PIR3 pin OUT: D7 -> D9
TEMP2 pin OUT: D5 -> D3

^^^^^^^^

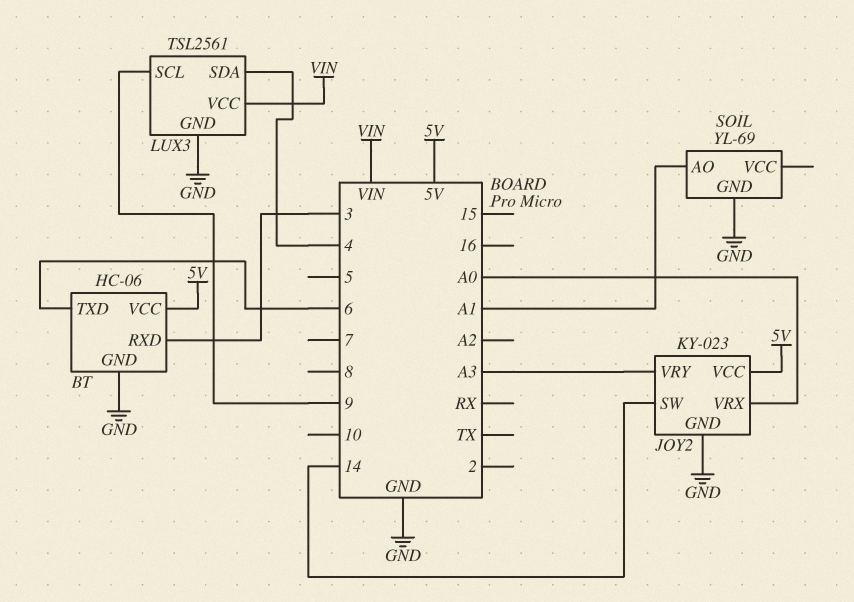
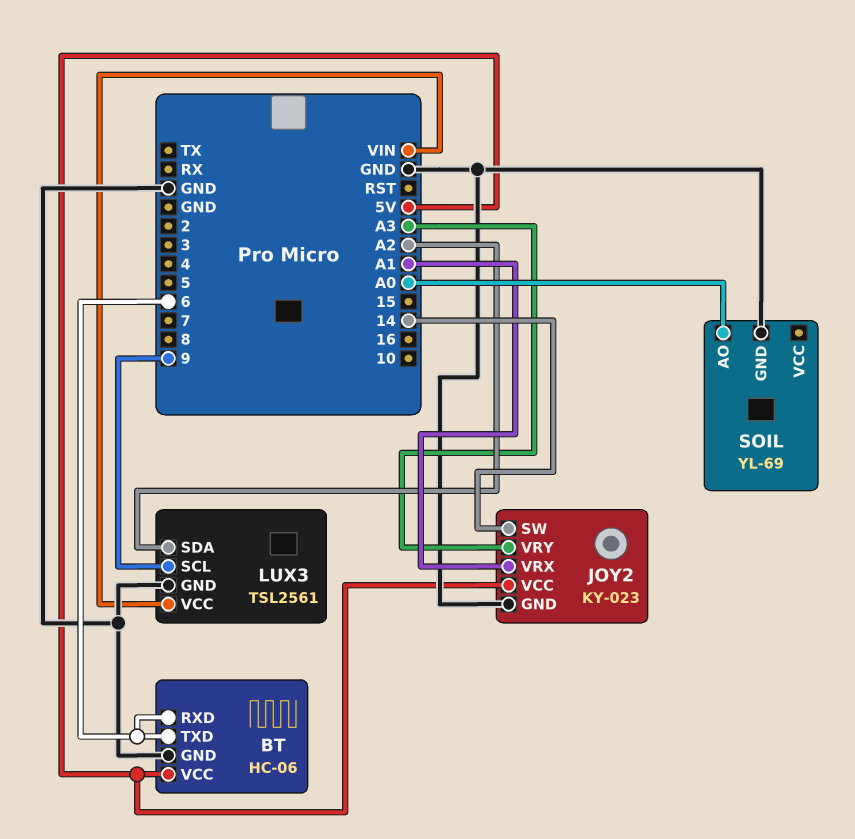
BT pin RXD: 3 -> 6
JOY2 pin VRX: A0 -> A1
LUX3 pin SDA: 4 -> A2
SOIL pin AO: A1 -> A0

^^^^^^^^

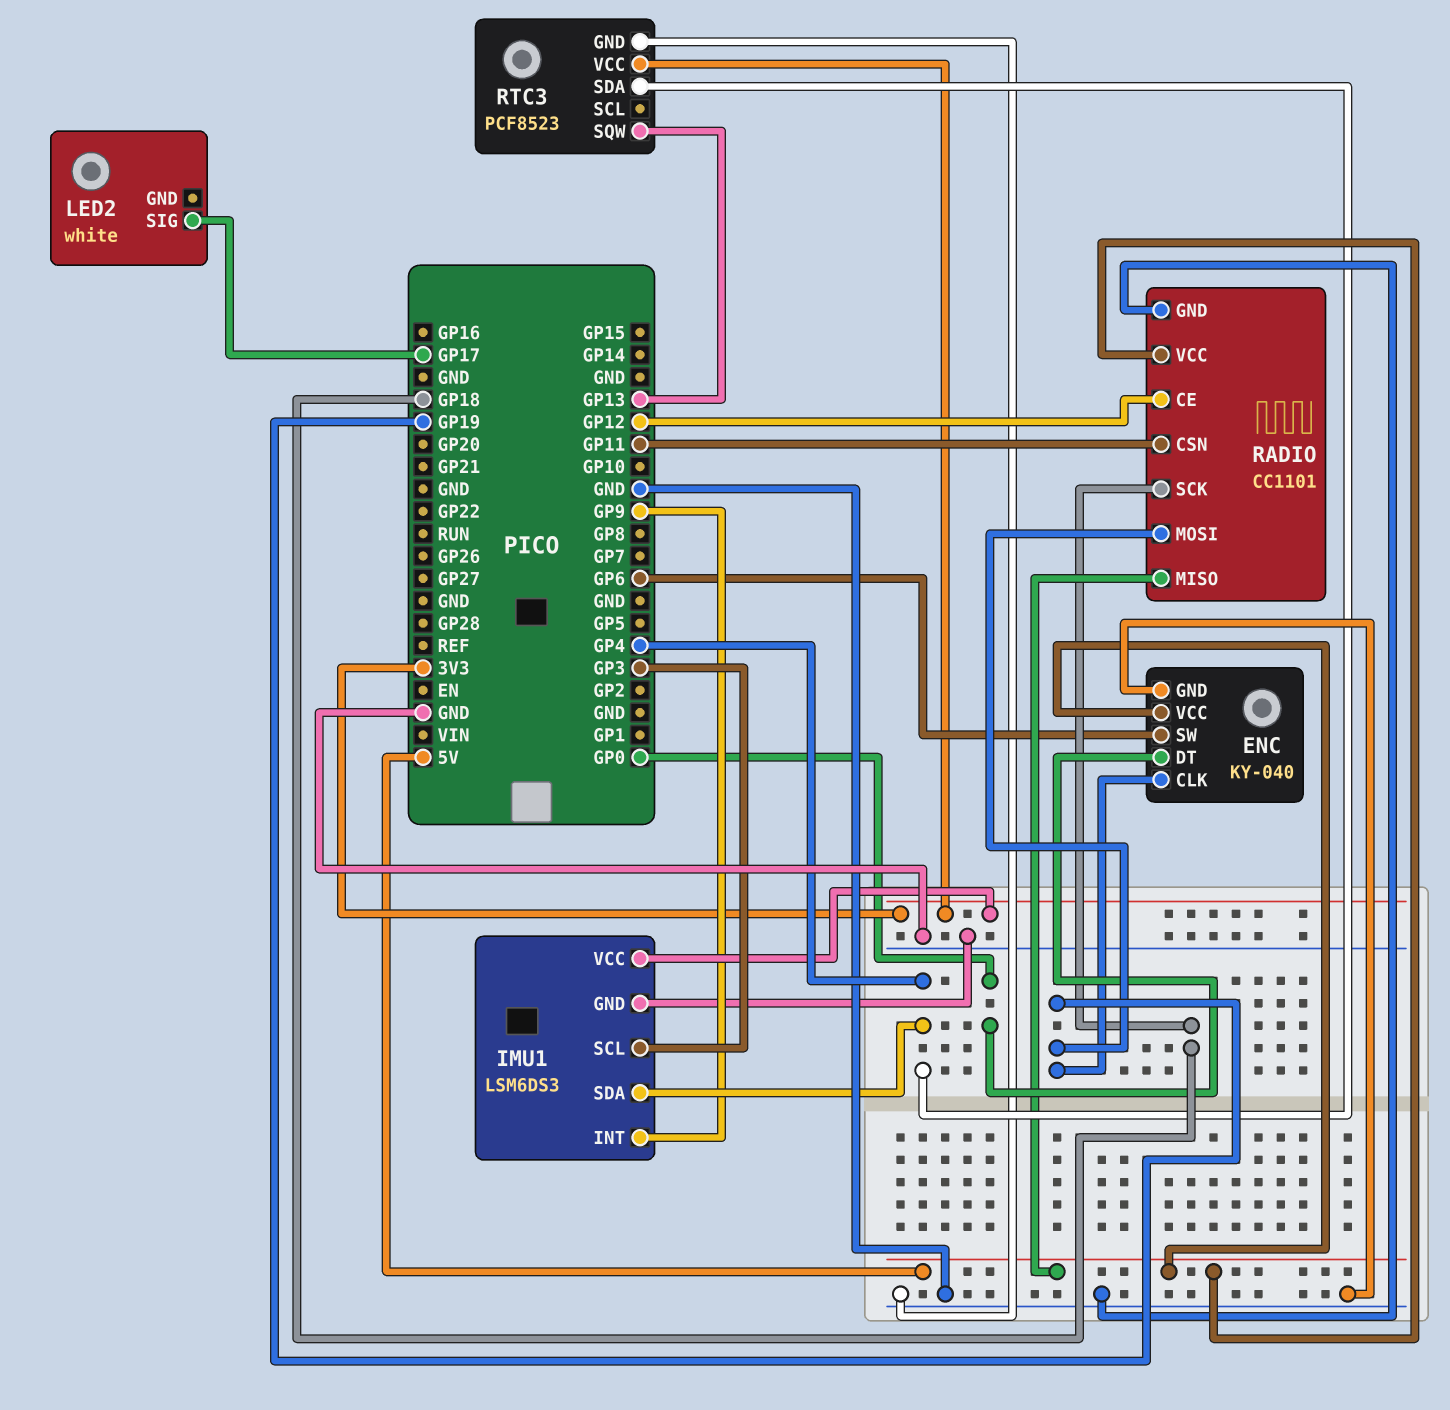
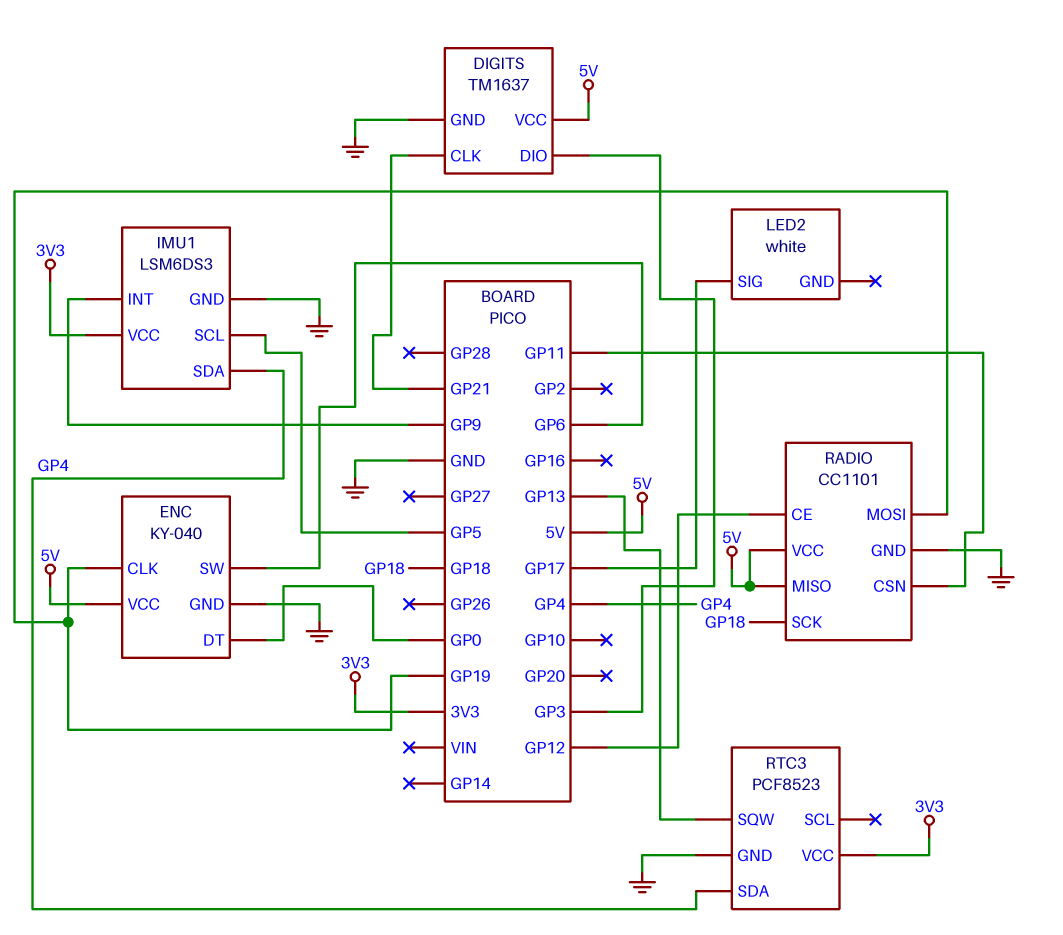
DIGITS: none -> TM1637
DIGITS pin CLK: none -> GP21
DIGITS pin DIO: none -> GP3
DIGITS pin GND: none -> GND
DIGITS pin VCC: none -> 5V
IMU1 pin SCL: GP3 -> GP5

^^^^^^^^

- _Task goal_: Each line of the entries above that contains "DIGITS" is to be copied.

- _Solution to this problem_:
DIGITS: none -> TM1637
DIGITS pin CLK: none -> GP21
DIGITS pin DIO: none -> GP3
DIGITS pin GND: none -> GND
DIGITS pin VCC: none -> 5V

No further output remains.